[Your task]
Give back exactly the lines that run from the beginning of the entries to the line containing "L2: 6.8uH (+5V, VBUS) -> none", both included, and nothing else.

(Entries taken from a collection)
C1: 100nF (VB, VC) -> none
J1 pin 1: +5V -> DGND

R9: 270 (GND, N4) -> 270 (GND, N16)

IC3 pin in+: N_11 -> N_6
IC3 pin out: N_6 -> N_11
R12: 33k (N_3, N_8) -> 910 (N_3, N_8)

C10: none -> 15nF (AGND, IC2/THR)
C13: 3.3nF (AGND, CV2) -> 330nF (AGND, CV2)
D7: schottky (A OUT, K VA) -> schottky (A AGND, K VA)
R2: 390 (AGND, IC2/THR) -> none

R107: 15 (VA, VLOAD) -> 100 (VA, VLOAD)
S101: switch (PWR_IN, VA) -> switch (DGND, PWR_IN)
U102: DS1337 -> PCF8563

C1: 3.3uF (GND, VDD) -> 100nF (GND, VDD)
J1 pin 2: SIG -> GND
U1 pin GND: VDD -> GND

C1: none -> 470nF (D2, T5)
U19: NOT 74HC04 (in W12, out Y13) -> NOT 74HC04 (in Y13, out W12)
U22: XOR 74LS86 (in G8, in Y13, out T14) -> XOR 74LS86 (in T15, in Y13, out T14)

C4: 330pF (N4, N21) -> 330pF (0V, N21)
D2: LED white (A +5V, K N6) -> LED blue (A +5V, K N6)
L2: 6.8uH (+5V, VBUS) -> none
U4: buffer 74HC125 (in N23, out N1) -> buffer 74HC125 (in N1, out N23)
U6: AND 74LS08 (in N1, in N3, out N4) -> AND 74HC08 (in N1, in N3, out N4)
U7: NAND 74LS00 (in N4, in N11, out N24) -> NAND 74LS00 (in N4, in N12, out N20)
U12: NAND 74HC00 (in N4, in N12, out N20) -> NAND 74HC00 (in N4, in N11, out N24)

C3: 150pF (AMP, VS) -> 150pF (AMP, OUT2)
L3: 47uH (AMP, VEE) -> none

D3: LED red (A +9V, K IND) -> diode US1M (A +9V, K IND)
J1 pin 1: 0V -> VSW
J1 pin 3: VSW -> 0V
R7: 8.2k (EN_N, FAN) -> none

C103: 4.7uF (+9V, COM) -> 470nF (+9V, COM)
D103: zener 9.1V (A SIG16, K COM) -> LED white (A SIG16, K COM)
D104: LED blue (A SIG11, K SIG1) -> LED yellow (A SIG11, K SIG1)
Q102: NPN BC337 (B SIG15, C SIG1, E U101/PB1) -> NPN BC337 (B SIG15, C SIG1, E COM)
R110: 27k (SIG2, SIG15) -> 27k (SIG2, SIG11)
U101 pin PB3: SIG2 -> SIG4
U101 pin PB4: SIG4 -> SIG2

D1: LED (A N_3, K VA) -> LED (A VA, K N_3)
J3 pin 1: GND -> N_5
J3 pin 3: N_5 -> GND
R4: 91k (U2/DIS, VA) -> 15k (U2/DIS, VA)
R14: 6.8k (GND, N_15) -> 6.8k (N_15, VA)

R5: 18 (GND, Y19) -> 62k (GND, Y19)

[Task response]
C1: 100nF (VB, VC) -> none
J1 pin 1: +5V -> DGND

R9: 270 (GND, N4) -> 270 (GND, N16)

IC3 pin in+: N_11 -> N_6
IC3 pin out: N_6 -> N_11
R12: 33k (N_3, N_8) -> 910 (N_3, N_8)

C10: none -> 15nF (AGND, IC2/THR)
C13: 3.3nF (AGND, CV2) -> 330nF (AGND, CV2)
D7: schottky (A OUT, K VA) -> schottky (A AGND, K VA)
R2: 390 (AGND, IC2/THR) -> none

R107: 15 (VA, VLOAD) -> 100 (VA, VLOAD)
S101: switch (PWR_IN, VA) -> switch (DGND, PWR_IN)
U102: DS1337 -> PCF8563

C1: 3.3uF (GND, VDD) -> 100nF (GND, VDD)
J1 pin 2: SIG -> GND
U1 pin GND: VDD -> GND

C1: none -> 470nF (D2, T5)
U19: NOT 74HC04 (in W12, out Y13) -> NOT 74HC04 (in Y13, out W12)
U22: XOR 74LS86 (in G8, in Y13, out T14) -> XOR 74LS86 (in T15, in Y13, out T14)

C4: 330pF (N4, N21) -> 330pF (0V, N21)
D2: LED white (A +5V, K N6) -> LED blue (A +5V, K N6)
L2: 6.8uH (+5V, VBUS) -> none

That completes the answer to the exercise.